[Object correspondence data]
_ _ _ _ _

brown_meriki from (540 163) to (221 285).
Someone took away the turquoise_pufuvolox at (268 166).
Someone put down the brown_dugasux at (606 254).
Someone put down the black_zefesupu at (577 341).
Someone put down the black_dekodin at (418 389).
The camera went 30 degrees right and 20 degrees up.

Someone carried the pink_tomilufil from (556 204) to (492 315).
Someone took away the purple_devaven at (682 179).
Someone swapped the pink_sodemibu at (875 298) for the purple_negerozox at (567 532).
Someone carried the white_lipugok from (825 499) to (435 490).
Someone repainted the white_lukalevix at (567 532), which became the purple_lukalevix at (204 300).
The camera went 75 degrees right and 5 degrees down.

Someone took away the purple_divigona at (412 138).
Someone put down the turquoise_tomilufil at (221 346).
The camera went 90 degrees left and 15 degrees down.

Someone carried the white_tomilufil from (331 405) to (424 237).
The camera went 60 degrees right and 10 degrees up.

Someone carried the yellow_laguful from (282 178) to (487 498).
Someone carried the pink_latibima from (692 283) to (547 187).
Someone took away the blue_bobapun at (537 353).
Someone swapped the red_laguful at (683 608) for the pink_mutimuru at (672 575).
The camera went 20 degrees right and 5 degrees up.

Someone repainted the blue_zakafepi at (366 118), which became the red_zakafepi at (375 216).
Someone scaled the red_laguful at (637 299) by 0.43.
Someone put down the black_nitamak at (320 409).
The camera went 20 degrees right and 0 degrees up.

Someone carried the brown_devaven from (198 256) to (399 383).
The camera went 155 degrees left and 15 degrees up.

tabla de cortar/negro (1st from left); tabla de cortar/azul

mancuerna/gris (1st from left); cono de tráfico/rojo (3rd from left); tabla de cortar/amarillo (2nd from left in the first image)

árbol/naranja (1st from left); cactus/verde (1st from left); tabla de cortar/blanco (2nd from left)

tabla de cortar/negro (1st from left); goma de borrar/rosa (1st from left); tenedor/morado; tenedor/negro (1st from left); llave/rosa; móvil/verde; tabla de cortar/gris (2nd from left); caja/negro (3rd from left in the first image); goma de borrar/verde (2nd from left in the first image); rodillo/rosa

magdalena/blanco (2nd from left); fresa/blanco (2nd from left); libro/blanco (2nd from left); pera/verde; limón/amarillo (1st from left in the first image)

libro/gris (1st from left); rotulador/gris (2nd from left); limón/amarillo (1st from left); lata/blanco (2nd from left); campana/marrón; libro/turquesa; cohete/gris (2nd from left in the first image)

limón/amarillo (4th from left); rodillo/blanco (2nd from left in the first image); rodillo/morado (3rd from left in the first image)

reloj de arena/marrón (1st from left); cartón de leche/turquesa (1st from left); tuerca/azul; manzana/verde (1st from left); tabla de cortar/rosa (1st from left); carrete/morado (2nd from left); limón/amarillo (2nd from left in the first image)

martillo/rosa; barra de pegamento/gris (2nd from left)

_ _ _ _ _

■ EXERCISE BRIEF
I'd like the lines above from the one with "Someone carried the pink_tomilufil" up to and including the one with "Someone swapped the pink_sodemibu" copied exactly, with no other lines.

■ RESPONSE TO THIS TASK
Someone carried the pink_tomilufil from (556 204) to (492 315).
Someone took away the purple_devaven at (682 179).
Someone swapped the pink_sodemibu at (875 298) for the purple_negerozox at (567 532).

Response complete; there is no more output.